Records drawn from a dataset:
------------------------------------------------

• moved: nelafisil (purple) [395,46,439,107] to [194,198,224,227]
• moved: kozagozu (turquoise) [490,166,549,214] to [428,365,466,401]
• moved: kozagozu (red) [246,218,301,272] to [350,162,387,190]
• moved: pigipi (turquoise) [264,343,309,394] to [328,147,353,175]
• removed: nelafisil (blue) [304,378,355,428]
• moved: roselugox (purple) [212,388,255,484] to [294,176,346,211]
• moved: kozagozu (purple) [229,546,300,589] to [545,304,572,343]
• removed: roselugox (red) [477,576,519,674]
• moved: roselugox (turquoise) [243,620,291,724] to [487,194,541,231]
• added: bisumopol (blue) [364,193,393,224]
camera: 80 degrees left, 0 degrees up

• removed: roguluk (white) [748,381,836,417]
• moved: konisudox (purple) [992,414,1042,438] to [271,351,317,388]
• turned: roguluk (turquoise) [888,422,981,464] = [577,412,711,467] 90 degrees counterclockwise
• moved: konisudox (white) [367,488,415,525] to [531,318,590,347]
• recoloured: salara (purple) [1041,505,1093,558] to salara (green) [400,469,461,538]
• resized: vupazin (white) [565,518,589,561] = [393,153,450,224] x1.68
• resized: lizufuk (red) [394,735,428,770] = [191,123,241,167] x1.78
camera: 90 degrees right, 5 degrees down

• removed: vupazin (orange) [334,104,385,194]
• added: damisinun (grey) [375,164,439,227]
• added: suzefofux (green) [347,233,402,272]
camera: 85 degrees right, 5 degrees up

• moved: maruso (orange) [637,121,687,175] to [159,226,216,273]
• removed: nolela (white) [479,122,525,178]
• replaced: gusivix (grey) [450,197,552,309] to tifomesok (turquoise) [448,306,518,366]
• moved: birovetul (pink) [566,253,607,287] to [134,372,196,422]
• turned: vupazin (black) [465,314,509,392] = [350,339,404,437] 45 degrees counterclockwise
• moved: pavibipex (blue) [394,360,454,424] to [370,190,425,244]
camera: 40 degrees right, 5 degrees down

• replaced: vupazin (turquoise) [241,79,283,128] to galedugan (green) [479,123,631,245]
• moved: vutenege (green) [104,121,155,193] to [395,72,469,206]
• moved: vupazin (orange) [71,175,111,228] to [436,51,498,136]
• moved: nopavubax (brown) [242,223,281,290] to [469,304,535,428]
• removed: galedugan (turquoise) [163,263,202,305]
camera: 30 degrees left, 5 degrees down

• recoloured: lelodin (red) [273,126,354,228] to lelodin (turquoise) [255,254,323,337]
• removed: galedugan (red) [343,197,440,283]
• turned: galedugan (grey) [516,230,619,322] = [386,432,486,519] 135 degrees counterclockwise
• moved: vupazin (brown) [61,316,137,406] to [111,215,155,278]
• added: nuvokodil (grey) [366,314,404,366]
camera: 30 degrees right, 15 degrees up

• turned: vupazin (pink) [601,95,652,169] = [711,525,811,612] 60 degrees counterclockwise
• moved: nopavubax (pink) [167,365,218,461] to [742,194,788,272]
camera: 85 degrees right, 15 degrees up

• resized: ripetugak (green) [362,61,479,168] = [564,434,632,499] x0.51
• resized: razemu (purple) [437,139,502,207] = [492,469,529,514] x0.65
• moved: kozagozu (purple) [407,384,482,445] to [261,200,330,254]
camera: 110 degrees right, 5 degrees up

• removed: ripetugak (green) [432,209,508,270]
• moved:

------------------------------------------------

Task brief ::
The answer must be an exact copy of every entry.

Exercise output ::
• moved: nelafisil (purple) [395,46,439,107] to [194,198,224,227]
• moved: kozagozu (turquoise) [490,166,549,214] to [428,365,466,401]
• moved: kozagozu (red) [246,218,301,272] to [350,162,387,190]
• moved: pigipi (turquoise) [264,343,309,394] to [328,147,353,175]
• removed: nelafisil (blue) [304,378,355,428]
• moved: roselugox (purple) [212,388,255,484] to [294,176,346,211]
• moved: kozagozu (purple) [229,546,300,589] to [545,304,572,343]
• removed: roselugox (red) [477,576,519,674]
• moved: roselugox (turquoise) [243,620,291,724] to [487,194,541,231]
• added: bisumopol (blue) [364,193,393,224]
camera: 80 degrees left, 0 degrees up

• removed: roguluk (white) [748,381,836,417]
• moved: konisudox (purple) [992,414,1042,438] to [271,351,317,388]
• turned: roguluk (turquoise) [888,422,981,464] = [577,412,711,467] 90 degrees counterclockwise
• moved: konisudox (white) [367,488,415,525] to [531,318,590,347]
• recoloured: salara (purple) [1041,505,1093,558] to salara (green) [400,469,461,538]
• resized: vupazin (white) [565,518,589,561] = [393,153,450,224] x1.68
• resized: lizufuk (red) [394,735,428,770] = [191,123,241,167] x1.78
camera: 90 degrees right, 5 degrees down

• removed: vupazin (orange) [334,104,385,194]
• added: damisinun (grey) [375,164,439,227]
• added: suzefofux (green) [347,233,402,272]
camera: 85 degrees right, 5 degrees up

• moved: maruso (orange) [637,121,687,175] to [159,226,216,273]
• removed: nolela (white) [479,122,525,178]
• replaced: gusivix (grey) [450,197,552,309] to tifomesok (turquoise) [448,306,518,366]
• moved: birovetul (pink) [566,253,607,287] to [134,372,196,422]
• turned: vupazin (black) [465,314,509,392] = [350,339,404,437] 45 degrees counterclockwise
• moved: pavibipex (blue) [394,360,454,424] to [370,190,425,244]
camera: 40 degrees right, 5 degrees down

• replaced: vupazin (turquoise) [241,79,283,128] to galedugan (green) [479,123,631,245]
• moved: vutenege (green) [104,121,155,193] to [395,72,469,206]
• moved: vupazin (orange) [71,175,111,228] to [436,51,498,136]
• moved: nopavubax (brown) [242,223,281,290] to [469,304,535,428]
• removed: galedugan (turquoise) [163,263,202,305]
camera: 30 degrees left, 5 degrees down

• recoloured: lelodin (red) [273,126,354,228] to lelodin (turquoise) [255,254,323,337]
• removed: galedugan (red) [343,197,440,283]
• turned: galedugan (grey) [516,230,619,322] = [386,432,486,519] 135 degrees counterclockwise
• moved: vupazin (brown) [61,316,137,406] to [111,215,155,278]
• added: nuvokodil (grey) [366,314,404,366]
camera: 30 degrees right, 15 degrees up

• turned: vupazin (pink) [601,95,652,169] = [711,525,811,612] 60 degrees counterclockwise
• moved: nopavubax (pink) [167,365,218,461] to [742,194,788,272]
camera: 85 degrees right, 15 degrees up

• resized: ripetugak (green) [362,61,479,168] = [564,434,632,499] x0.51
• resized: razemu (purple) [437,139,502,207] = [492,469,529,514] x0.65
• moved: kozagozu (purple) [407,384,482,445] to [261,200,330,254]
camera: 110 degrees right, 5 degrees up

• removed: ripetugak (green) [432,209,508,270]
• moved:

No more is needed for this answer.